What this task involves - In the material below, find the line with "none -> prezent/czerwony (1st from left)" and the line with "kręgiel/różowy (2nd from", then output those two lines and every line between them, exactly.

Record excerpts -
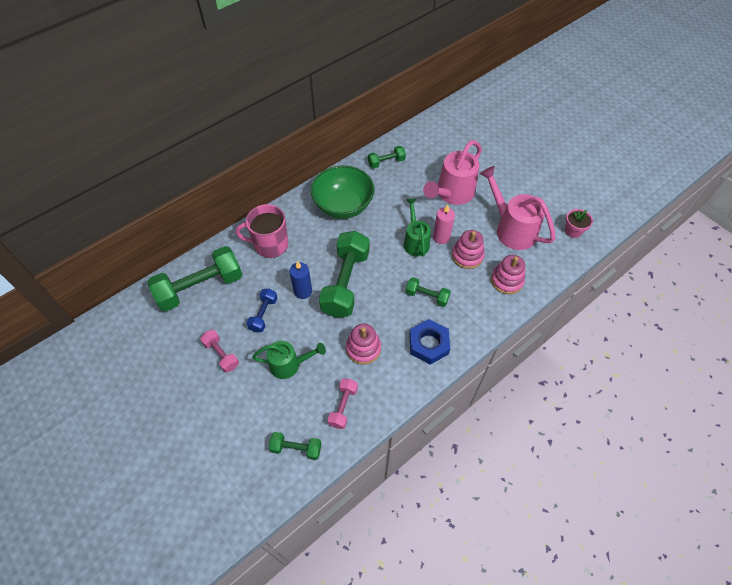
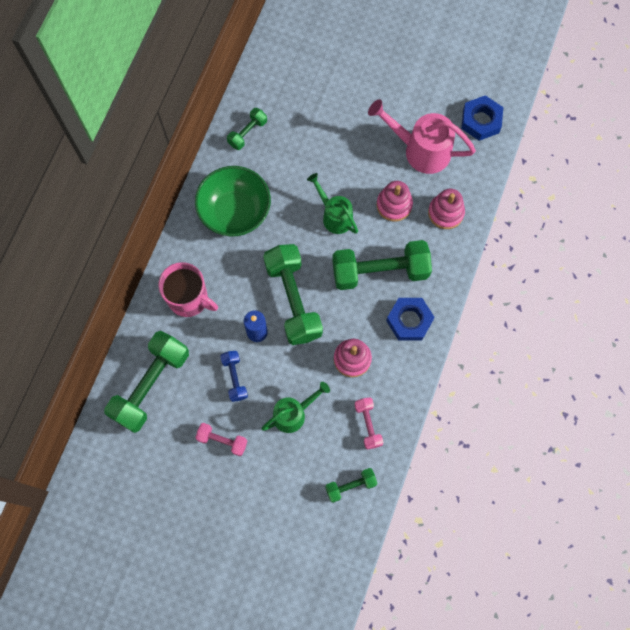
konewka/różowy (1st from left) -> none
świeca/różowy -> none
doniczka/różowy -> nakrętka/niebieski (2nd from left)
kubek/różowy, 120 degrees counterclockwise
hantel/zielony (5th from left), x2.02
==
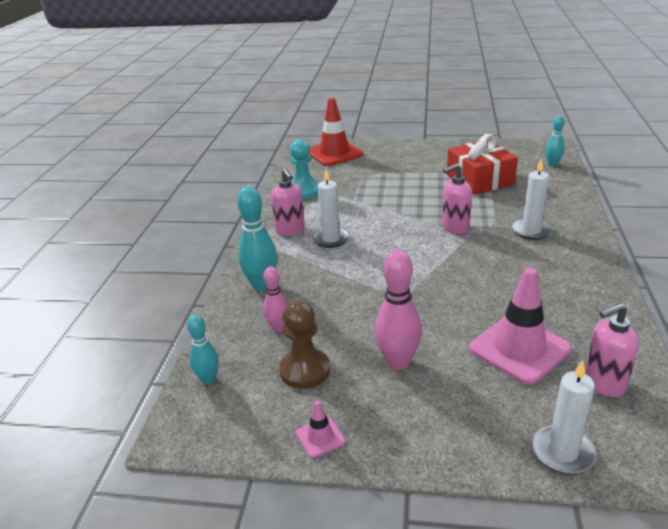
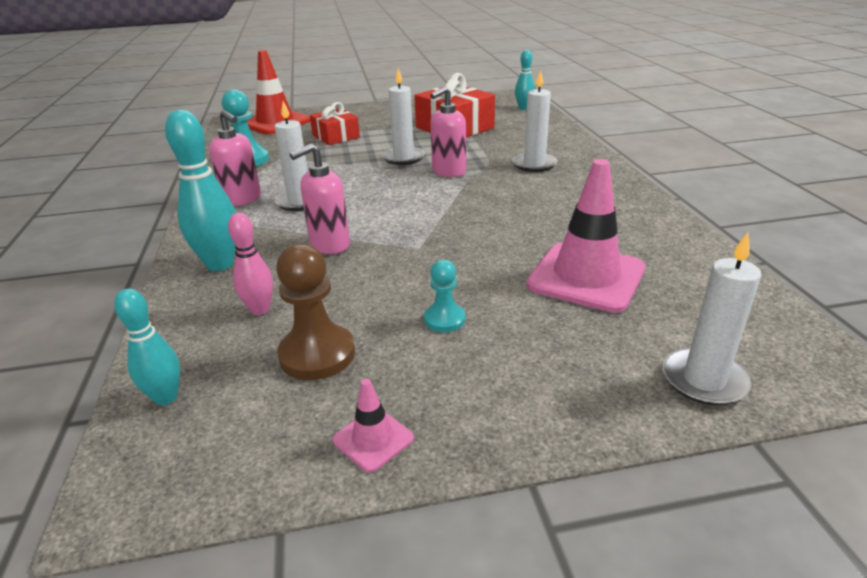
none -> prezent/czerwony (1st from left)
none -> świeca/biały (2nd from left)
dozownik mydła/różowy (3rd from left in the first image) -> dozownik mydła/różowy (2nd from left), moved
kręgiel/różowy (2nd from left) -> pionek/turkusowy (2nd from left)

Written response -
none -> prezent/czerwony (1st from left)
none -> świeca/biały (2nd from left)
dozownik mydła/różowy (3rd from left in the first image) -> dozownik mydła/różowy (2nd from left), moved
kręgiel/różowy (2nd from left) -> pionek/turkusowy (2nd from left)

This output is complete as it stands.